Your instructions: In the records, find every line with the word "pear" and copy it out.

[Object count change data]

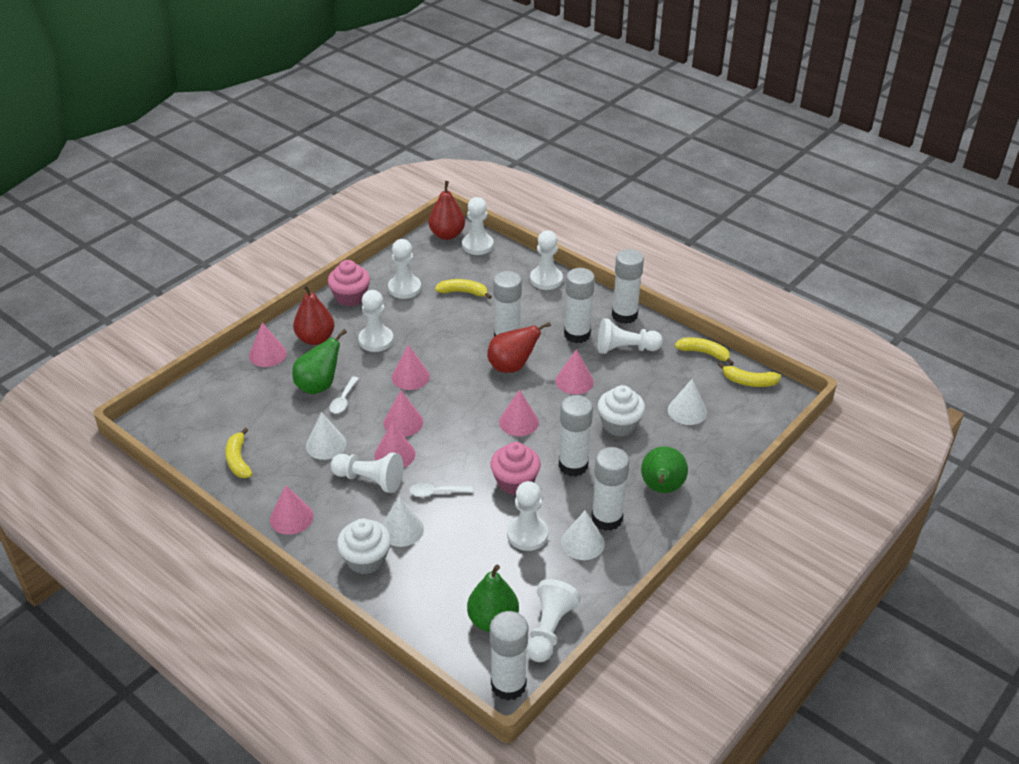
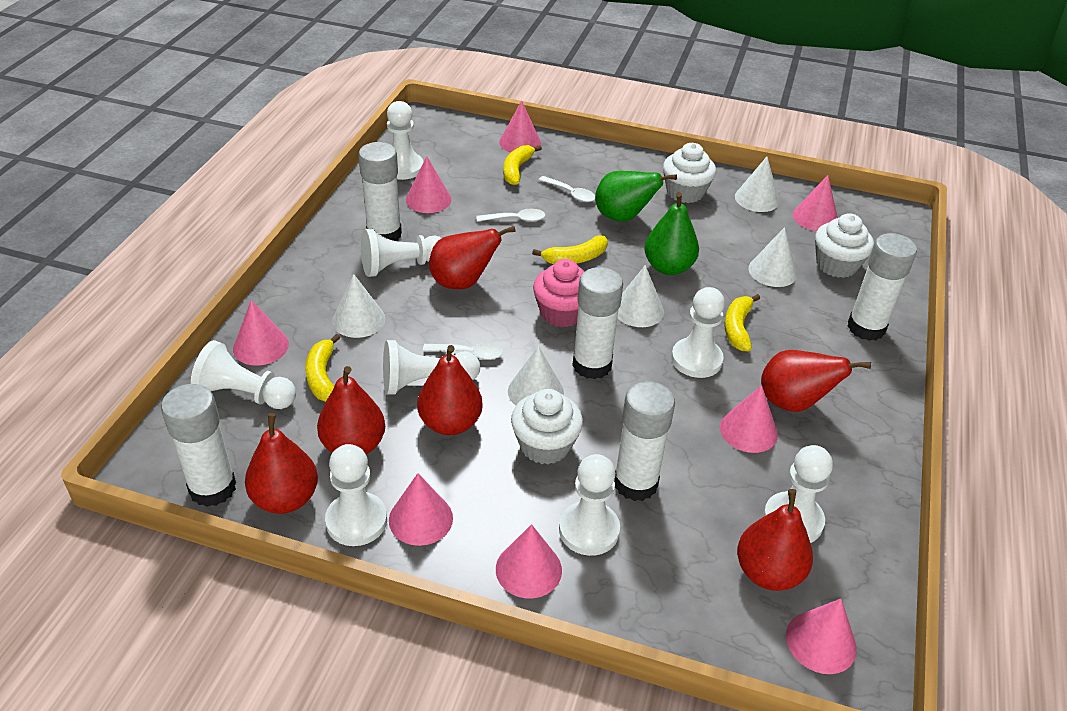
green pear: [292,329,347,394] [467,565,519,632] [641,446,688,493] = 3 -> [595,171,677,221] [644,192,699,275] = 2
pink cone: [249,323,287,367] [270,485,314,535] [374,422,415,468] [383,390,423,437] [392,345,430,390] [499,389,539,436] [555,349,594,395] = 7 -> [233,300,289,366] [389,473,453,546] [406,156,451,213] [496,524,562,598] [499,100,541,152] [720,385,778,453] [786,599,857,674] [793,175,838,231] = 8
pink cupcake: [328,260,370,307] [490,442,541,495] = 2 -> [533,259,585,327] = 1
red pear: [293,284,335,345] [429,181,465,240] [487,322,551,373] = 3 -> [245,413,318,514] [317,366,385,454] [417,345,483,435] [429,226,516,289] [737,489,813,591] [761,350,871,412] = 6
white cone: [306,412,347,460] [382,497,424,547] [561,510,605,560] [668,379,707,425] = 4 -> [332,274,385,338] [508,346,564,406] [617,265,664,327] [735,157,779,212] [748,227,797,287] = 5
white cupcake: [337,519,391,574] [597,385,645,436] = 2 -> [511,389,583,464] [663,143,716,203] [815,213,874,278] = 3
white glue stick: [490,611,528,701] [493,271,522,337] [559,395,593,477] [564,268,595,343] [591,447,629,531] [612,249,644,324] = 6 -> [161,384,236,507] [358,142,402,241] [572,267,623,379] [614,381,675,501] [847,233,917,341] = 5
white spoon: [329,377,359,414] [409,483,473,497] = 2 -> [423,342,503,360] [476,209,545,222] [539,176,595,202] = 3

Result below:
green pear: [292,329,347,394] [467,565,519,632] [641,446,688,493] = 3 -> [595,171,677,221] [644,192,699,275] = 2
red pear: [293,284,335,345] [429,181,465,240] [487,322,551,373] = 3 -> [245,413,318,514] [317,366,385,454] [417,345,483,435] [429,226,516,289] [737,489,813,591] [761,350,871,412] = 6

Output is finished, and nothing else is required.